_About this task_: Write each entry again exactly as shown, but without the images it holds.

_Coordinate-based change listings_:
• • • •

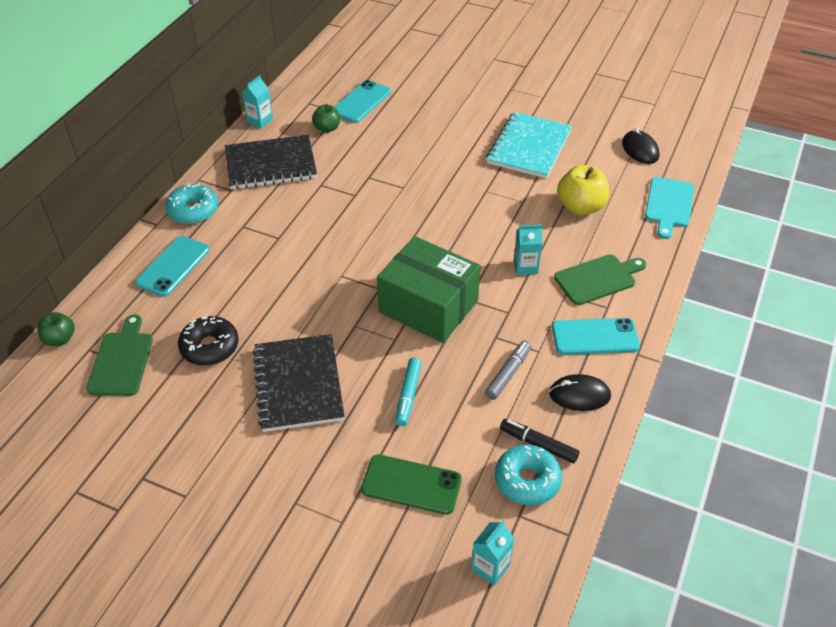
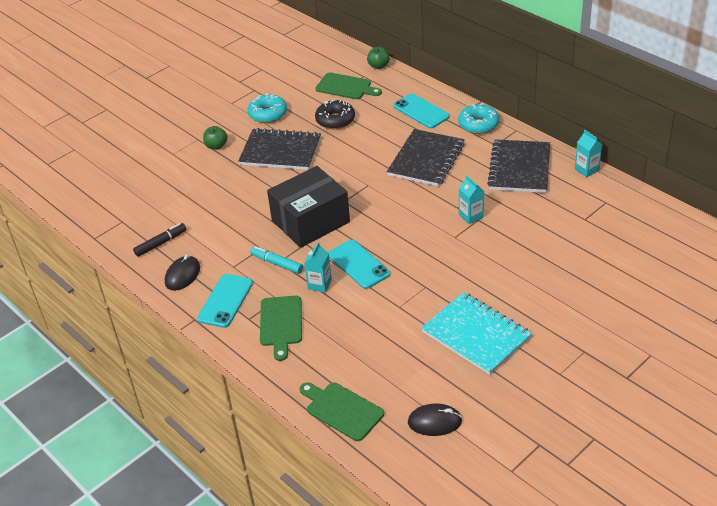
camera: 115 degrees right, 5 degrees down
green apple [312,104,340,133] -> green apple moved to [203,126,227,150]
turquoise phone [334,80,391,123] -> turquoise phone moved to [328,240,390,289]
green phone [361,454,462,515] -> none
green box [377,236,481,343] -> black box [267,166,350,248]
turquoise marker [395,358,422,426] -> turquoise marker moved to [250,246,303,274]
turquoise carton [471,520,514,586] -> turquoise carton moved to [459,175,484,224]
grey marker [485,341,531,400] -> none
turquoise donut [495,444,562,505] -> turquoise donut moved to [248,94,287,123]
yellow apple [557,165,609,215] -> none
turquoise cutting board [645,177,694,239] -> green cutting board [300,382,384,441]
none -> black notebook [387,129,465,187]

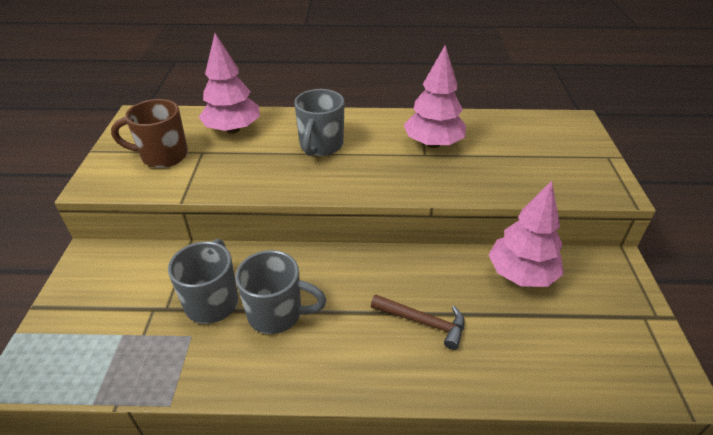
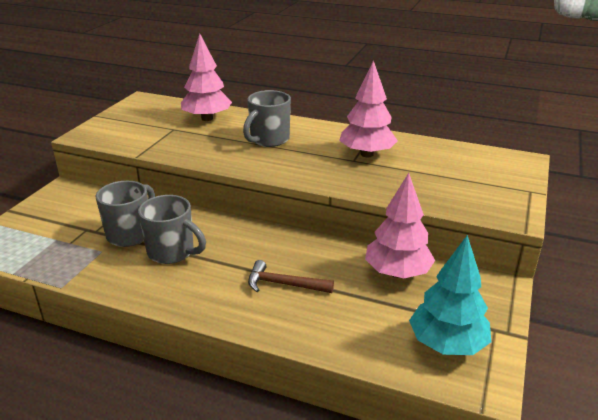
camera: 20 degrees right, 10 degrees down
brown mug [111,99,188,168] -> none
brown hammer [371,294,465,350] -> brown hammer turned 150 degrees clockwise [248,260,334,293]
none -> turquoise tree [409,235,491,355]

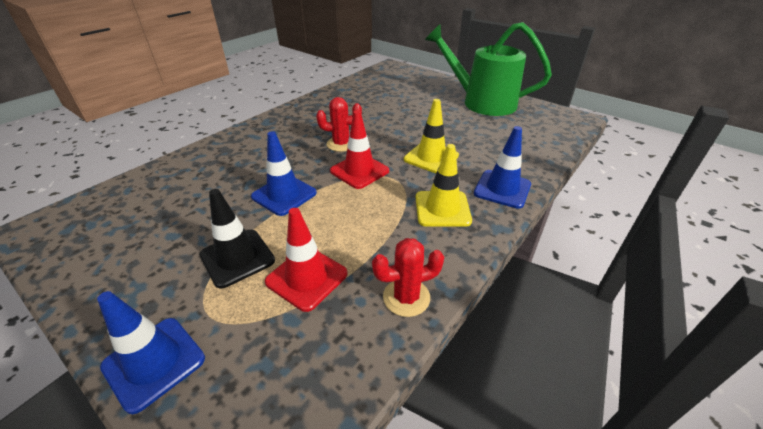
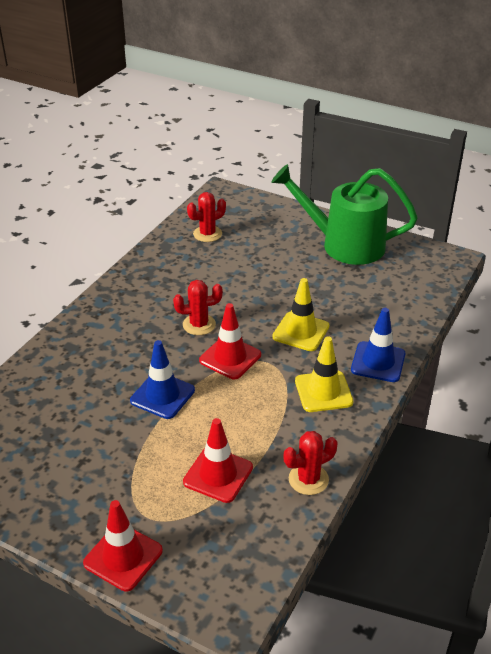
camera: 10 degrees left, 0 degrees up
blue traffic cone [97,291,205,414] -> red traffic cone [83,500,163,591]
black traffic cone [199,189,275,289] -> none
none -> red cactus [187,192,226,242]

• • • •

_Task response_:
camera: 115 degrees right, 5 degrees down
green apple [312,104,340,133] -> green apple moved to [203,126,227,150]
turquoise phone [334,80,391,123] -> turquoise phone moved to [328,240,390,289]
green phone [361,454,462,515] -> none
green box [377,236,481,343] -> black box [267,166,350,248]
turquoise marker [395,358,422,426] -> turquoise marker moved to [250,246,303,274]
turquoise carton [471,520,514,586] -> turquoise carton moved to [459,175,484,224]
grey marker [485,341,531,400] -> none
turquoise donut [495,444,562,505] -> turquoise donut moved to [248,94,287,123]
yellow apple [557,165,609,215] -> none
turquoise cutting board [645,177,694,239] -> green cutting board [300,382,384,441]
none -> black notebook [387,129,465,187]

camera: 20 degrees right, 10 degrees down
brown mug [111,99,188,168] -> none
brown hammer [371,294,465,350] -> brown hammer turned 150 degrees clockwise [248,260,334,293]
none -> turquoise tree [409,235,491,355]

camera: 10 degrees left, 0 degrees up
blue traffic cone [97,291,205,414] -> red traffic cone [83,500,163,591]
black traffic cone [199,189,275,289] -> none
none -> red cactus [187,192,226,242]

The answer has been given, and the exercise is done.